WHAT TO PRODUCE:
Repeat nothing but the lines below running from the one containing "RGB1 pin R: 4 -> 6" to the one containing "SERVO2 pin PWM: A2 -> A5". Keep both end lines.

*** Opening EXCERPTED RECORDS ***

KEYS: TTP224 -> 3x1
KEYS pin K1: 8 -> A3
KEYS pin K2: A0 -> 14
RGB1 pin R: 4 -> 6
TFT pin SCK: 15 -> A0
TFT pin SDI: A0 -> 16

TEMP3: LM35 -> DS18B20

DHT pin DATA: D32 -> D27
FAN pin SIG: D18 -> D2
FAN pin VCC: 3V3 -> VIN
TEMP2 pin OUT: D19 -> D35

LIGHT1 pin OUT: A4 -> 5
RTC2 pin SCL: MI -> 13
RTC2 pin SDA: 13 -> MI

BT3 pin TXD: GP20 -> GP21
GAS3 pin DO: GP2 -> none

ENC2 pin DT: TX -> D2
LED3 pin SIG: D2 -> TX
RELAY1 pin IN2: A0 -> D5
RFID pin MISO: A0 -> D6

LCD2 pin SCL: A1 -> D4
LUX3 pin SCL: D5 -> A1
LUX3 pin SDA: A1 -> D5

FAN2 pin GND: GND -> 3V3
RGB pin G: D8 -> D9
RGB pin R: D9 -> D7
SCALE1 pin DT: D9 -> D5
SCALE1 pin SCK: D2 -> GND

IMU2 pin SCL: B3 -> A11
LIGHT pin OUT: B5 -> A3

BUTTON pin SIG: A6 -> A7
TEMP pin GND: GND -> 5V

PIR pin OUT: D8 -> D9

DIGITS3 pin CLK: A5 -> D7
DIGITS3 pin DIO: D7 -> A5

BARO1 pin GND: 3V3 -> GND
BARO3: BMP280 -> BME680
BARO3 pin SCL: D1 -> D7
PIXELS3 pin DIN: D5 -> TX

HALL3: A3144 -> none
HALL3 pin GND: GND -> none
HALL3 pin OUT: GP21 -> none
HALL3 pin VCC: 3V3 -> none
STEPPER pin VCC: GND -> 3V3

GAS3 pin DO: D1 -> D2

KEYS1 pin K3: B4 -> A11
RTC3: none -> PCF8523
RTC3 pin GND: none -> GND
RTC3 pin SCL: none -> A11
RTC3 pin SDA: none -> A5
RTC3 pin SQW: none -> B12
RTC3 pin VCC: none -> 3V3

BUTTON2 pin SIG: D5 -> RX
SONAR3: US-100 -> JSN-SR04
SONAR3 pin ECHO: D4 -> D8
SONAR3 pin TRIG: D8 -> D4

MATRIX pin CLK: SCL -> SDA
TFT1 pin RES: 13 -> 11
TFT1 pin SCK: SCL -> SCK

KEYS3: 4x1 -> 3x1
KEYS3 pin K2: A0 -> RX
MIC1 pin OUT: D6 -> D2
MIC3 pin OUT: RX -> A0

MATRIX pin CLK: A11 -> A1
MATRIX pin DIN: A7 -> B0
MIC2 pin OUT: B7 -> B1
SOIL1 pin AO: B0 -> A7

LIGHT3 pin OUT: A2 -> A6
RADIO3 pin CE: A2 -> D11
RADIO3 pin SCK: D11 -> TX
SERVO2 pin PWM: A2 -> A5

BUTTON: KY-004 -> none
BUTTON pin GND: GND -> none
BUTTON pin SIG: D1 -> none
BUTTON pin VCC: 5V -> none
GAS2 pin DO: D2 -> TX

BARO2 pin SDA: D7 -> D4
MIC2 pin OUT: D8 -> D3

*** Closing EXCERPTED RECORDS ***

FINISHED TASK:
RGB1 pin R: 4 -> 6
TFT pin SCK: 15 -> A0
TFT pin SDI: A0 -> 16

TEMP3: LM35 -> DS18B20

DHT pin DATA: D32 -> D27
FAN pin SIG: D18 -> D2
FAN pin VCC: 3V3 -> VIN
TEMP2 pin OUT: D19 -> D35

LIGHT1 pin OUT: A4 -> 5
RTC2 pin SCL: MI -> 13
RTC2 pin SDA: 13 -> MI

BT3 pin TXD: GP20 -> GP21
GAS3 pin DO: GP2 -> none

ENC2 pin DT: TX -> D2
LED3 pin SIG: D2 -> TX
RELAY1 pin IN2: A0 -> D5
RFID pin MISO: A0 -> D6

LCD2 pin SCL: A1 -> D4
LUX3 pin SCL: D5 -> A1
LUX3 pin SDA: A1 -> D5

FAN2 pin GND: GND -> 3V3
RGB pin G: D8 -> D9
RGB pin R: D9 -> D7
SCALE1 pin DT: D9 -> D5
SCALE1 pin SCK: D2 -> GND

IMU2 pin SCL: B3 -> A11
LIGHT pin OUT: B5 -> A3

BUTTON pin SIG: A6 -> A7
TEMP pin GND: GND -> 5V

PIR pin OUT: D8 -> D9

DIGITS3 pin CLK: A5 -> D7
DIGITS3 pin DIO: D7 -> A5

BARO1 pin GND: 3V3 -> GND
BARO3: BMP280 -> BME680
BARO3 pin SCL: D1 -> D7
PIXELS3 pin DIN: D5 -> TX

HALL3: A3144 -> none
HALL3 pin GND: GND -> none
HALL3 pin OUT: GP21 -> none
HALL3 pin VCC: 3V3 -> none
STEPPER pin VCC: GND -> 3V3

GAS3 pin DO: D1 -> D2

KEYS1 pin K3: B4 -> A11
RTC3: none -> PCF8523
RTC3 pin GND: none -> GND
RTC3 pin SCL: none -> A11
RTC3 pin SDA: none -> A5
RTC3 pin SQW: none -> B12
RTC3 pin VCC: none -> 3V3

BUTTON2 pin SIG: D5 -> RX
SONAR3: US-100 -> JSN-SR04
SONAR3 pin ECHO: D4 -> D8
SONAR3 pin TRIG: D8 -> D4

MATRIX pin CLK: SCL -> SDA
TFT1 pin RES: 13 -> 11
TFT1 pin SCK: SCL -> SCK

KEYS3: 4x1 -> 3x1
KEYS3 pin K2: A0 -> RX
MIC1 pin OUT: D6 -> D2
MIC3 pin OUT: RX -> A0

MATRIX pin CLK: A11 -> A1
MATRIX pin DIN: A7 -> B0
MIC2 pin OUT: B7 -> B1
SOIL1 pin AO: B0 -> A7

LIGHT3 pin OUT: A2 -> A6
RADIO3 pin CE: A2 -> D11
RADIO3 pin SCK: D11 -> TX
SERVO2 pin PWM: A2 -> A5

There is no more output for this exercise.